■ Activity
Reproduce all of the items below line for line, leaving out the pictures.

Stored items:
BEGIN

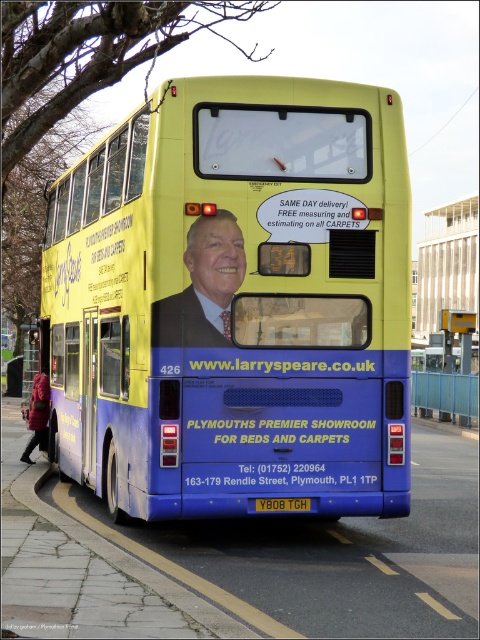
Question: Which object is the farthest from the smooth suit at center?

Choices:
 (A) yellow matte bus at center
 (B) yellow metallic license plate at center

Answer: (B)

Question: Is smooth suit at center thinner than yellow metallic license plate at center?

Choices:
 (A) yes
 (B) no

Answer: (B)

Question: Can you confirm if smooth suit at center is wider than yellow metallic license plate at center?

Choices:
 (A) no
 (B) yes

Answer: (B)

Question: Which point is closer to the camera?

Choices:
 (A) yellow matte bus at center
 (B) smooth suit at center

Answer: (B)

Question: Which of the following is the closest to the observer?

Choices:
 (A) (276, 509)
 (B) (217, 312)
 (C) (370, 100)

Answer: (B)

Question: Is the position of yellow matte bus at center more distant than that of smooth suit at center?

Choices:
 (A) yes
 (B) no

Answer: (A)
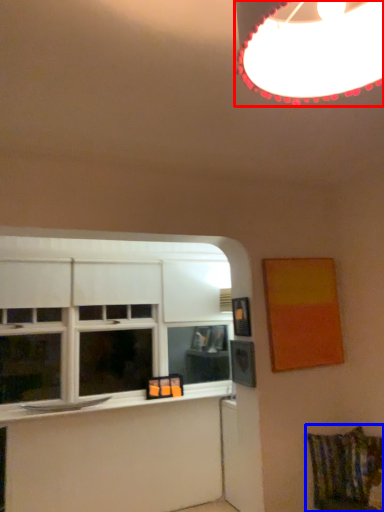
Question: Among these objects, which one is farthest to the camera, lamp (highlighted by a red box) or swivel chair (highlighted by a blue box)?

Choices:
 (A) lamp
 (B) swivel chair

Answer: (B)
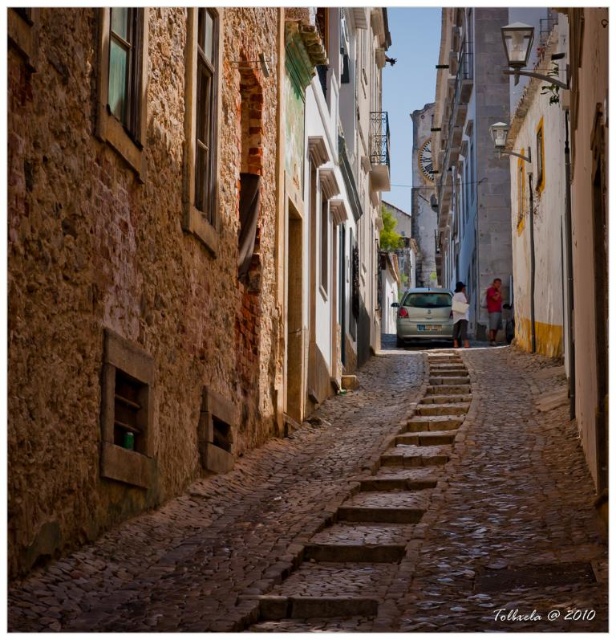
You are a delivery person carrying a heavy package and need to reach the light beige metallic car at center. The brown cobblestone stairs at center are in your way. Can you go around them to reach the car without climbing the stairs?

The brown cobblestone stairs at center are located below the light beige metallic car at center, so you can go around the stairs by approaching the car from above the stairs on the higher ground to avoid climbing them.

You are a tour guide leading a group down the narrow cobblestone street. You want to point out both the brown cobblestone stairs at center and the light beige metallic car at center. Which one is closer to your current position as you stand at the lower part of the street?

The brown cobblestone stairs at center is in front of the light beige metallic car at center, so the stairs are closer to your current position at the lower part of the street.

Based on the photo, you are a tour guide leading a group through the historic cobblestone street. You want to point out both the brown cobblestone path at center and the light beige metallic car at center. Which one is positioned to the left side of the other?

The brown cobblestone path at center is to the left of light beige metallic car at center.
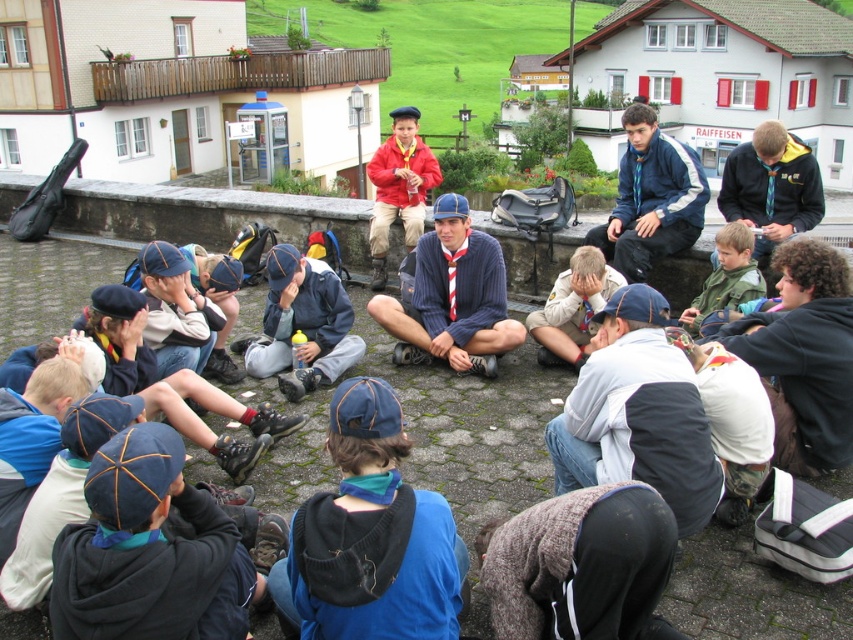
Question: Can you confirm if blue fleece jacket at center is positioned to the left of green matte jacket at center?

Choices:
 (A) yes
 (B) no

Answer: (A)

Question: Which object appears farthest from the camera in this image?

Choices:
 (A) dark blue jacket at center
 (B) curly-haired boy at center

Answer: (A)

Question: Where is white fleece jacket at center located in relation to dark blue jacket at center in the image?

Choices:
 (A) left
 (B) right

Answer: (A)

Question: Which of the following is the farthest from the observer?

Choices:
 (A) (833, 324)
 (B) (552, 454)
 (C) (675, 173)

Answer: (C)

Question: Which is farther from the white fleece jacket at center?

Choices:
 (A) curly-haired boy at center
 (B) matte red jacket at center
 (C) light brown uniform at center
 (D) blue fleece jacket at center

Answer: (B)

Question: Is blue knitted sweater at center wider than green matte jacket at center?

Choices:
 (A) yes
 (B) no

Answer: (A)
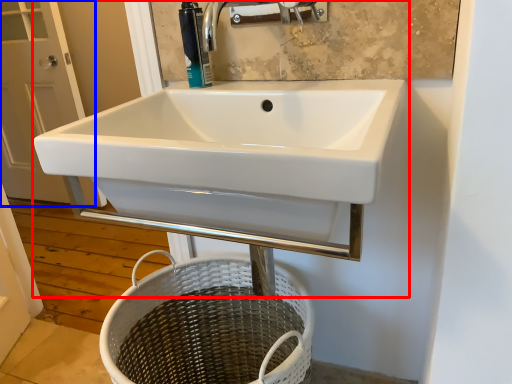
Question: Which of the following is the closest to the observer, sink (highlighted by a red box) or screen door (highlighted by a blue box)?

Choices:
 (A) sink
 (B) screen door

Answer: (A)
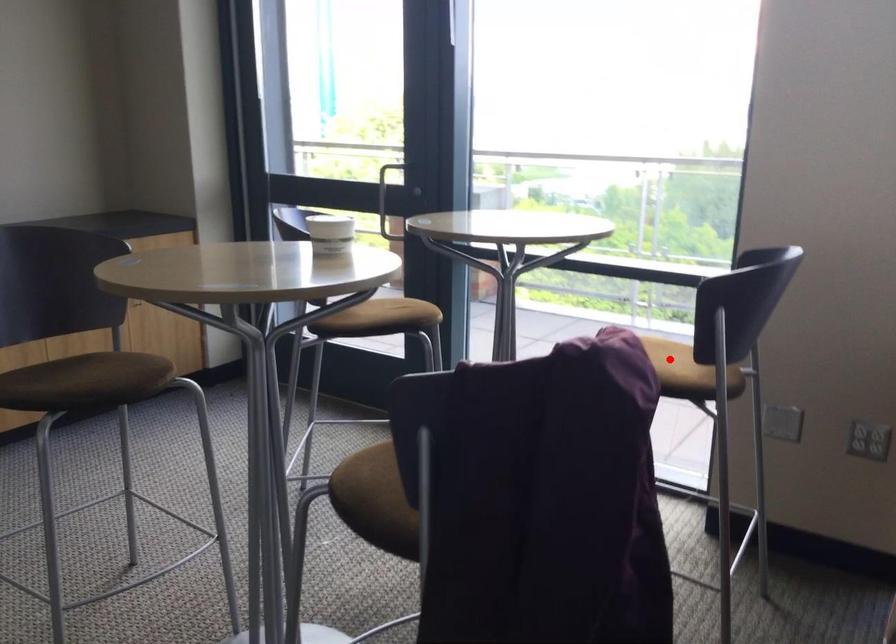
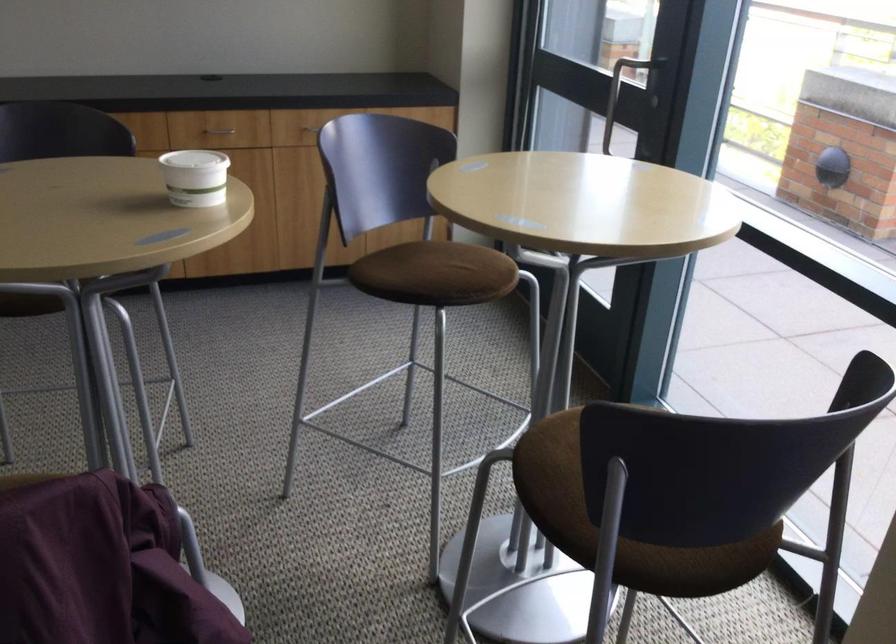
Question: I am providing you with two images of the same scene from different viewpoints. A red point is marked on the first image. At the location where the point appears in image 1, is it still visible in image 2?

END

■ Completed task
Question: Which object is the farthest from the smooth suit at center?

Choices:
 (A) yellow matte bus at center
 (B) yellow metallic license plate at center

Answer: (B)

Question: Is smooth suit at center thinner than yellow metallic license plate at center?

Choices:
 (A) yes
 (B) no

Answer: (B)

Question: Can you confirm if smooth suit at center is wider than yellow metallic license plate at center?

Choices:
 (A) no
 (B) yes

Answer: (B)

Question: Which point is closer to the camera?

Choices:
 (A) yellow matte bus at center
 (B) smooth suit at center

Answer: (B)

Question: Which of the following is the closest to the observer?

Choices:
 (A) (276, 509)
 (B) (217, 312)
 (C) (370, 100)

Answer: (B)

Question: Is the position of yellow matte bus at center more distant than that of smooth suit at center?

Choices:
 (A) yes
 (B) no

Answer: (A)
Question: Among these objects, which one is farthest to the camera, lamp (highlighted by a red box) or swivel chair (highlighted by a blue box)?

Choices:
 (A) lamp
 (B) swivel chair

Answer: (B)
You are a delivery person carrying a heavy package and need to reach the light beige metallic car at center. The brown cobblestone stairs at center are in your way. Can you go around them to reach the car without climbing the stairs?

The brown cobblestone stairs at center are located below the light beige metallic car at center, so you can go around the stairs by approaching the car from above the stairs on the higher ground to avoid climbing them.

You are a tour guide leading a group down the narrow cobblestone street. You want to point out both the brown cobblestone stairs at center and the light beige metallic car at center. Which one is closer to your current position as you stand at the lower part of the street?

The brown cobblestone stairs at center is in front of the light beige metallic car at center, so the stairs are closer to your current position at the lower part of the street.

Based on the photo, you are a tour guide leading a group through the historic cobblestone street. You want to point out both the brown cobblestone path at center and the light beige metallic car at center. Which one is positioned to the left side of the other?

The brown cobblestone path at center is to the left of light beige metallic car at center.
Question: Can you confirm if blue fleece jacket at center is positioned to the left of green matte jacket at center?

Choices:
 (A) yes
 (B) no

Answer: (A)

Question: Which object appears farthest from the camera in this image?

Choices:
 (A) dark blue jacket at center
 (B) curly-haired boy at center

Answer: (A)

Question: Where is white fleece jacket at center located in relation to dark blue jacket at center in the image?

Choices:
 (A) left
 (B) right

Answer: (A)

Question: Which of the following is the farthest from the observer?

Choices:
 (A) (833, 324)
 (B) (552, 454)
 (C) (675, 173)

Answer: (C)

Question: Which is farther from the white fleece jacket at center?

Choices:
 (A) curly-haired boy at center
 (B) matte red jacket at center
 (C) light brown uniform at center
 (D) blue fleece jacket at center

Answer: (B)

Question: Is blue knitted sweater at center wider than green matte jacket at center?

Choices:
 (A) yes
 (B) no

Answer: (A)
Question: Which of the following is the closest to the observer, sink (highlighted by a red box) or screen door (highlighted by a blue box)?

Choices:
 (A) sink
 (B) screen door

Answer: (A)
Question: I am providing you with two images of the same scene from different viewpoints. A red point is marked on the first image. At the location where the point appears in image 1, is it still visible in image 2?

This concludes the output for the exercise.